> **Prompt**
Locate "orange scissors: 4 -> 6" in the records below, then copy its line and every following line exactly, without the pictures.

━━━━━ Data to examine ━━━━━

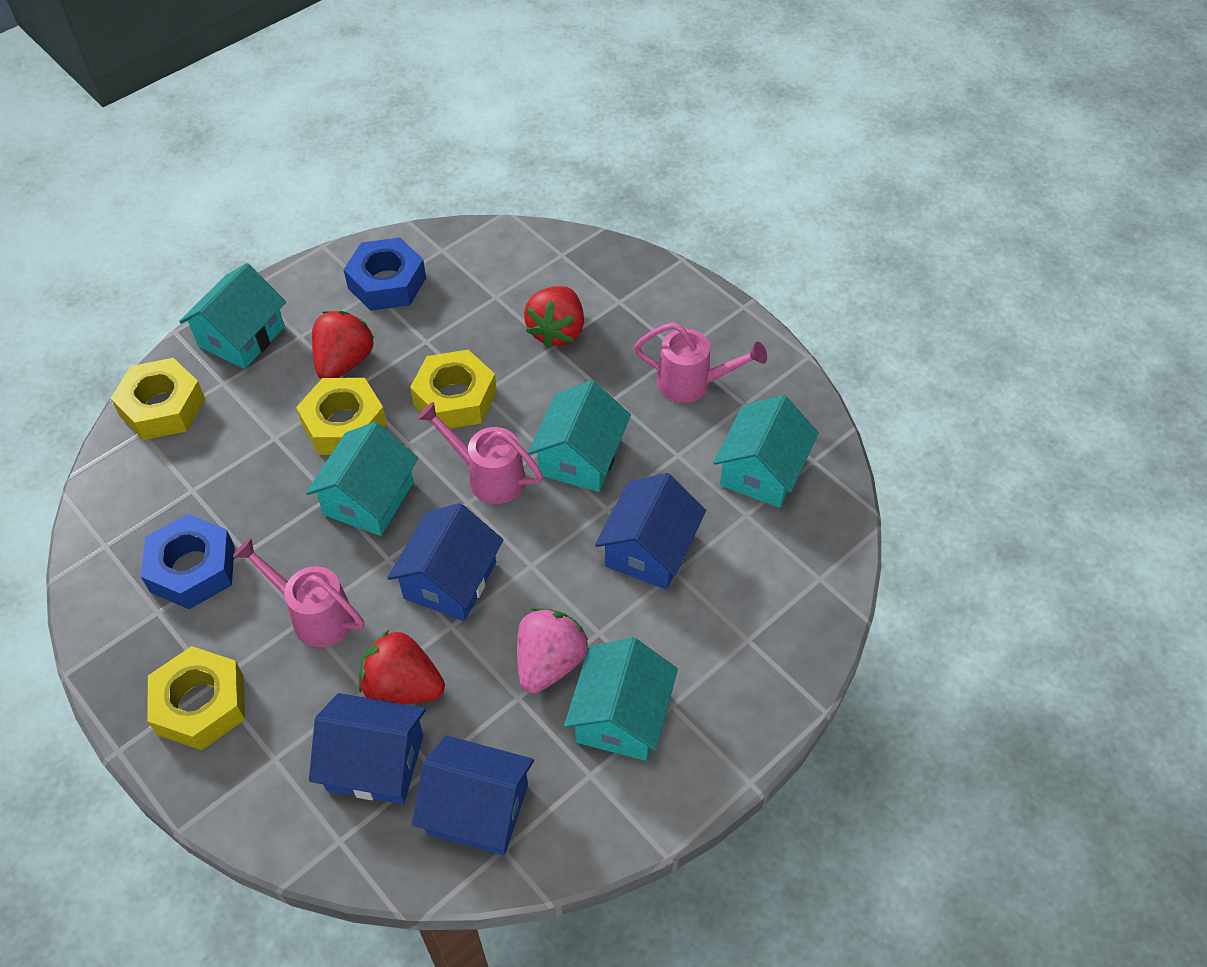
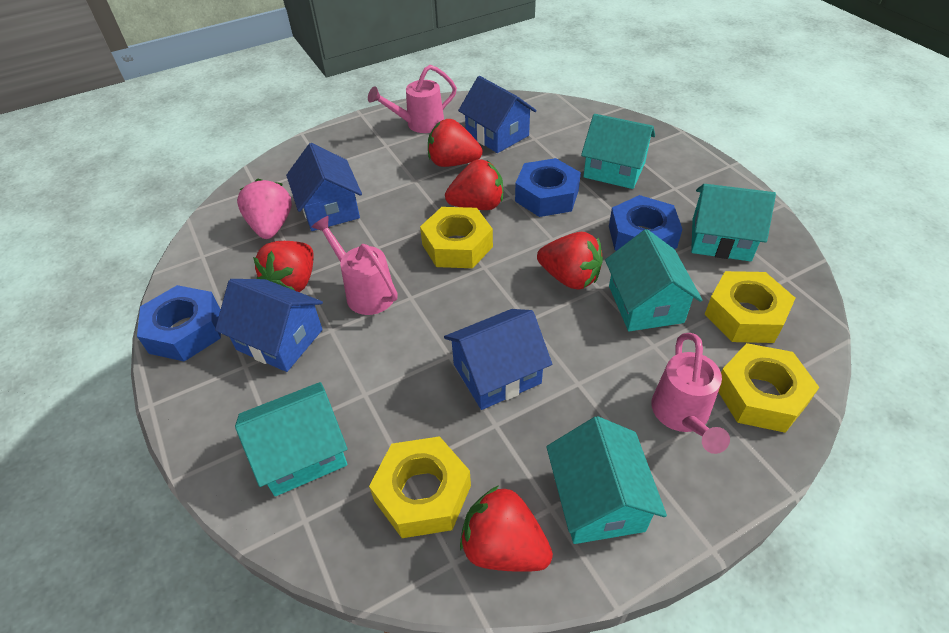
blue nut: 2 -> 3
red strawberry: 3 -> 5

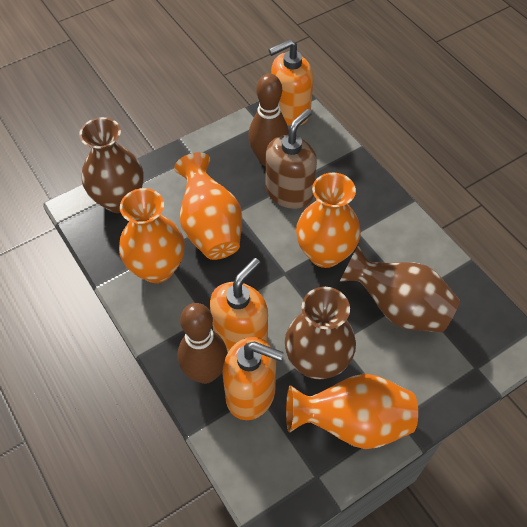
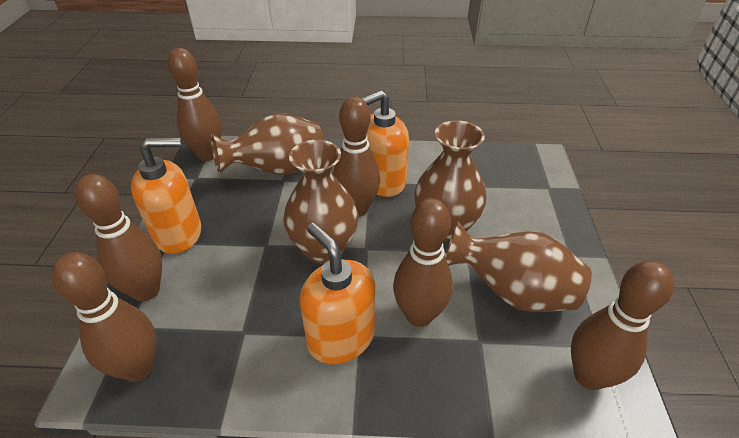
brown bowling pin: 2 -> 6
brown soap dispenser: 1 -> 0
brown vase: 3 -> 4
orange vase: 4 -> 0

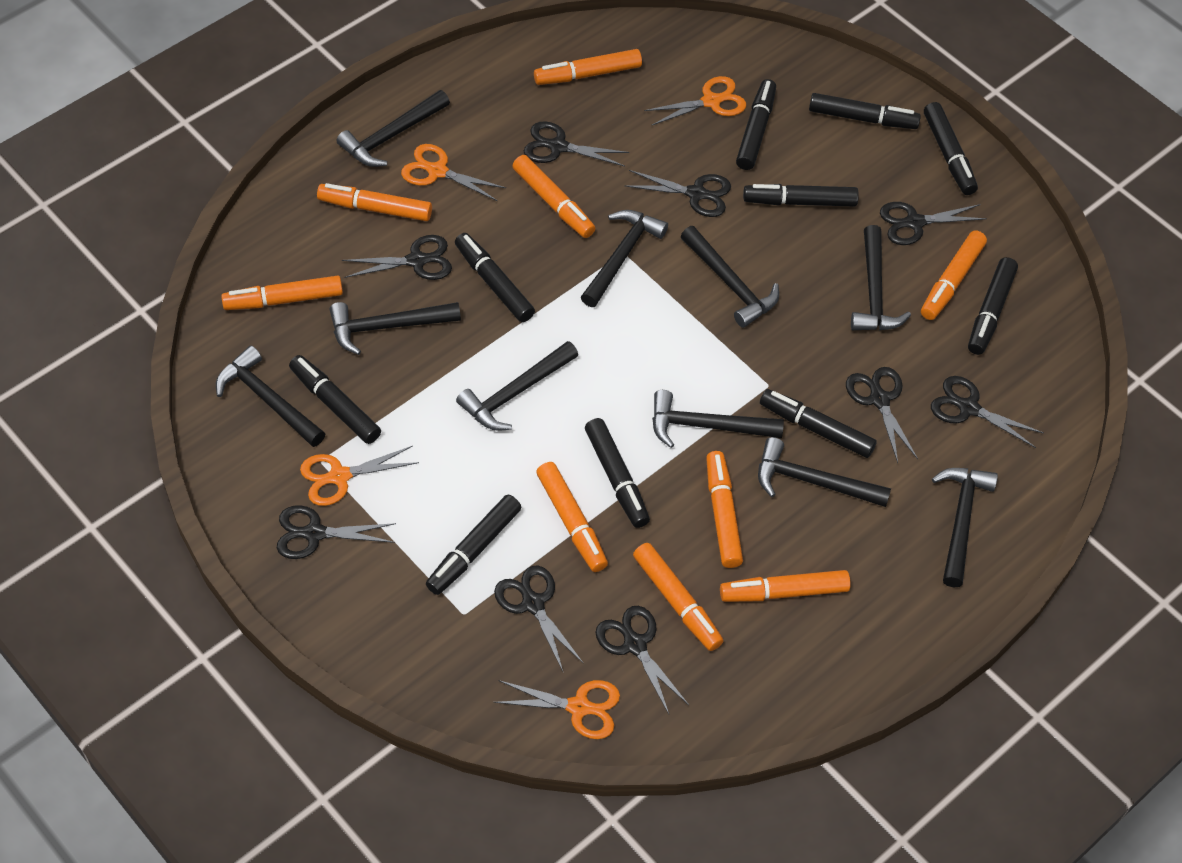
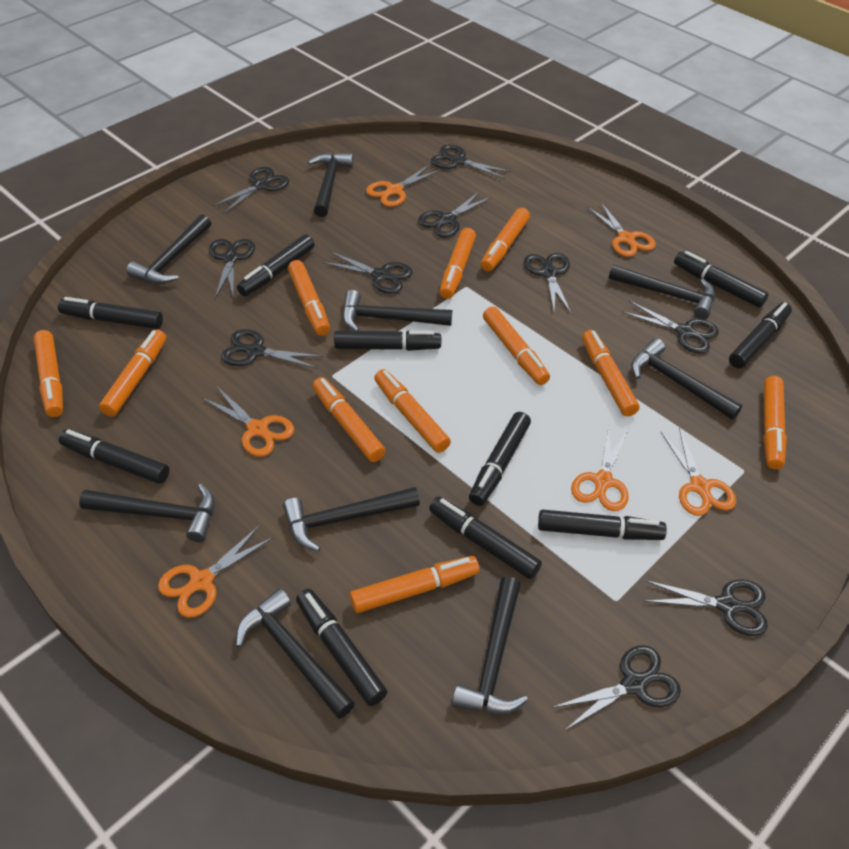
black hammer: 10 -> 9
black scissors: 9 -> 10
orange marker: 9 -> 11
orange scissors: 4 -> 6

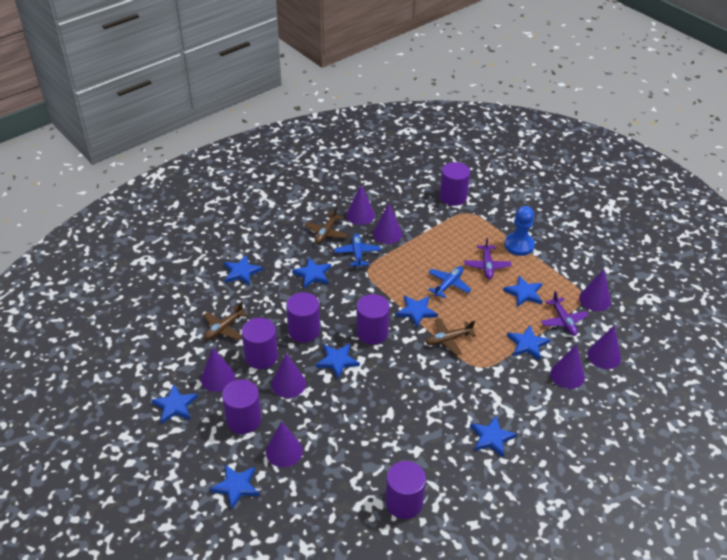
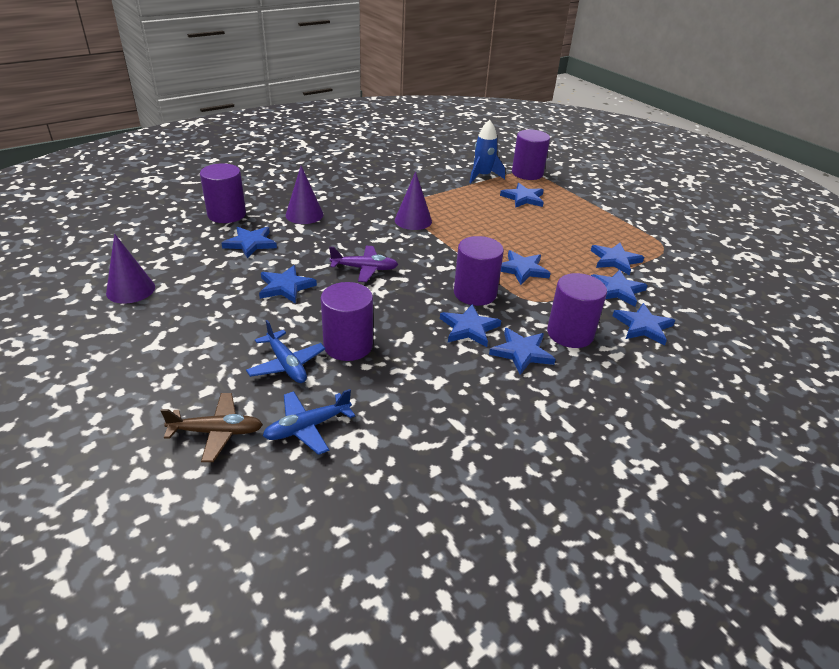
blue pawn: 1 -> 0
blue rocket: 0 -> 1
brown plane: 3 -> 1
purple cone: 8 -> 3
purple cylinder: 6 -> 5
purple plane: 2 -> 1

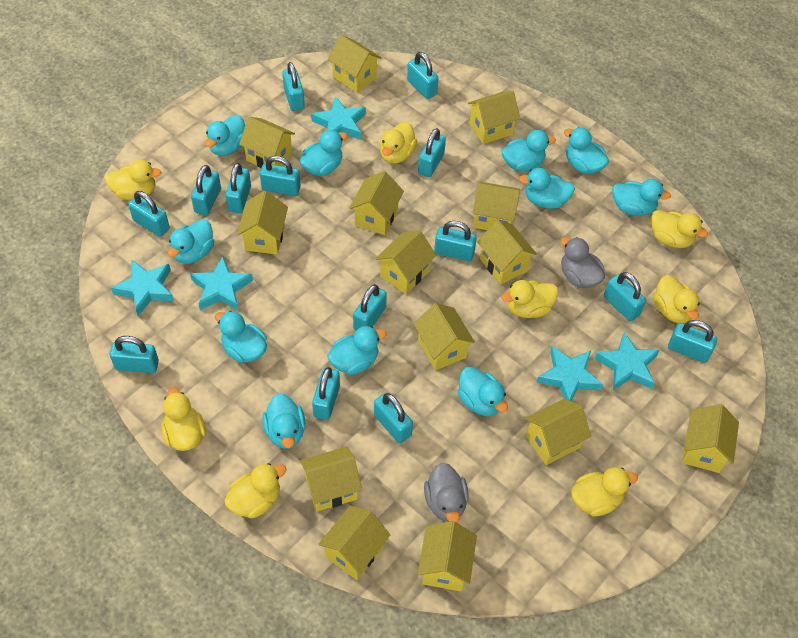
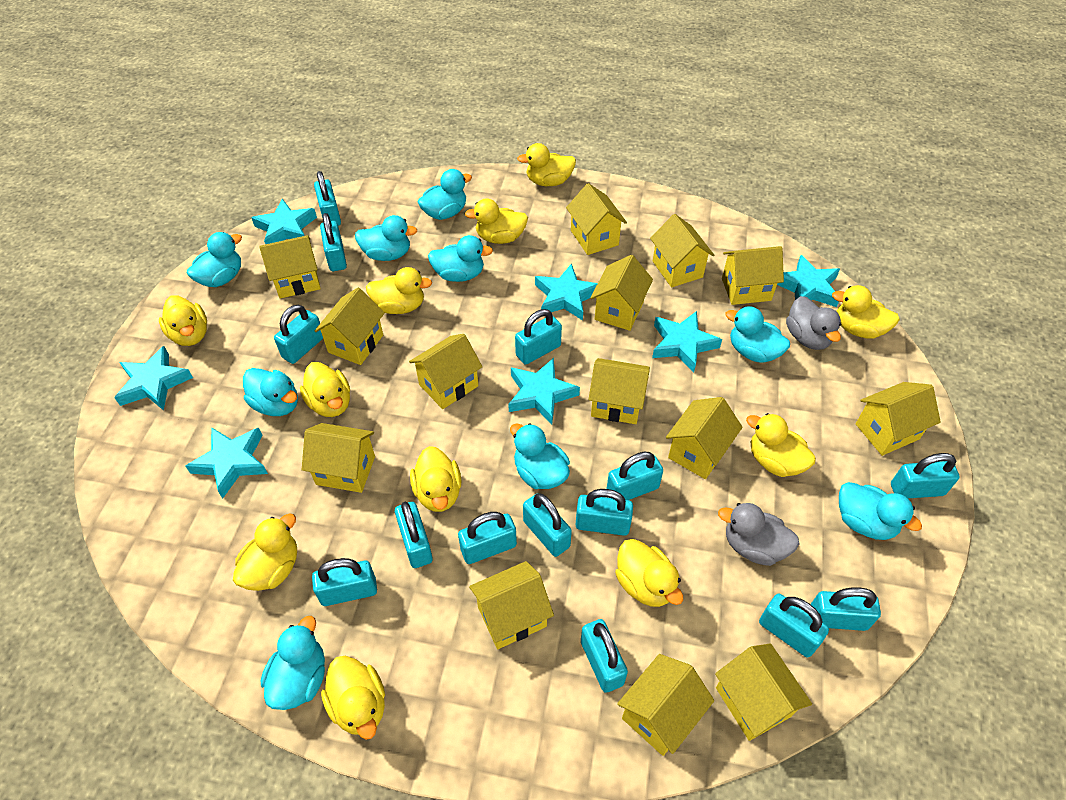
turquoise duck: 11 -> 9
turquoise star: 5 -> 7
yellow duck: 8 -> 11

━━━━━

> **Exercise answer**
orange scissors: 4 -> 6

blue pawn: 1 -> 0
blue rocket: 0 -> 1
brown plane: 3 -> 1
purple cone: 8 -> 3
purple cylinder: 6 -> 5
purple plane: 2 -> 1

turquoise duck: 11 -> 9
turquoise star: 5 -> 7
yellow duck: 8 -> 11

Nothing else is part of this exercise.